What needs to be done: Go through the entries below and print, exactly, the lines starting at the one with "red brick B1:D1" and ending at the one with "pink brick G3:G5", keeping both ends and no others.

Data items:
+++

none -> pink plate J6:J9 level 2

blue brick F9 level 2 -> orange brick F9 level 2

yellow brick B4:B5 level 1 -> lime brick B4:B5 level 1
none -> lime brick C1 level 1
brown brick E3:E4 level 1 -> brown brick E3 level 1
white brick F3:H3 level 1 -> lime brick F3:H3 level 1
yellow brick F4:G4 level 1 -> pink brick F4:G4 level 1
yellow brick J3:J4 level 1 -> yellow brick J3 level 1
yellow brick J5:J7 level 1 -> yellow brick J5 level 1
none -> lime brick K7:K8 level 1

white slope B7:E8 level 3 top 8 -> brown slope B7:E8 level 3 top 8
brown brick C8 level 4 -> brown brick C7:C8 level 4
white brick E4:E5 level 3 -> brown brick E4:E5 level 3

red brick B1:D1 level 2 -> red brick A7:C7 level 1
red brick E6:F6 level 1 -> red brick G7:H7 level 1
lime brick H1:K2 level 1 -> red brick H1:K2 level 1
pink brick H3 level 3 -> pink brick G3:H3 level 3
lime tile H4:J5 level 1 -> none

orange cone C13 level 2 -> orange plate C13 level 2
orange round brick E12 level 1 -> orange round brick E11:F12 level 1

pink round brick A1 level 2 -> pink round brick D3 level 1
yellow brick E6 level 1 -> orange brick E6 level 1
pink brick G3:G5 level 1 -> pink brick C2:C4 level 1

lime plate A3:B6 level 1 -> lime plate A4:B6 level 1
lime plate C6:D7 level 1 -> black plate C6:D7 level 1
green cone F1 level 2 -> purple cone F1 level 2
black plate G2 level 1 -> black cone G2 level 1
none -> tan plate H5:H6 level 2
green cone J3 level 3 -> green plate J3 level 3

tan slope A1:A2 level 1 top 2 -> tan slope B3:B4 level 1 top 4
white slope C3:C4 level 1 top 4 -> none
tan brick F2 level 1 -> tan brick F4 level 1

+++

Response box:
red brick B1:D1 level 2 -> red brick A7:C7 level 1
red brick E6:F6 level 1 -> red brick G7:H7 level 1
lime brick H1:K2 level 1 -> red brick H1:K2 level 1
pink brick H3 level 3 -> pink brick G3:H3 level 3
lime tile H4:J5 level 1 -> none

orange cone C13 level 2 -> orange plate C13 level 2
orange round brick E12 level 1 -> orange round brick E11:F12 level 1

pink round brick A1 level 2 -> pink round brick D3 level 1
yellow brick E6 level 1 -> orange brick E6 level 1
pink brick G3:G5 level 1 -> pink brick C2:C4 level 1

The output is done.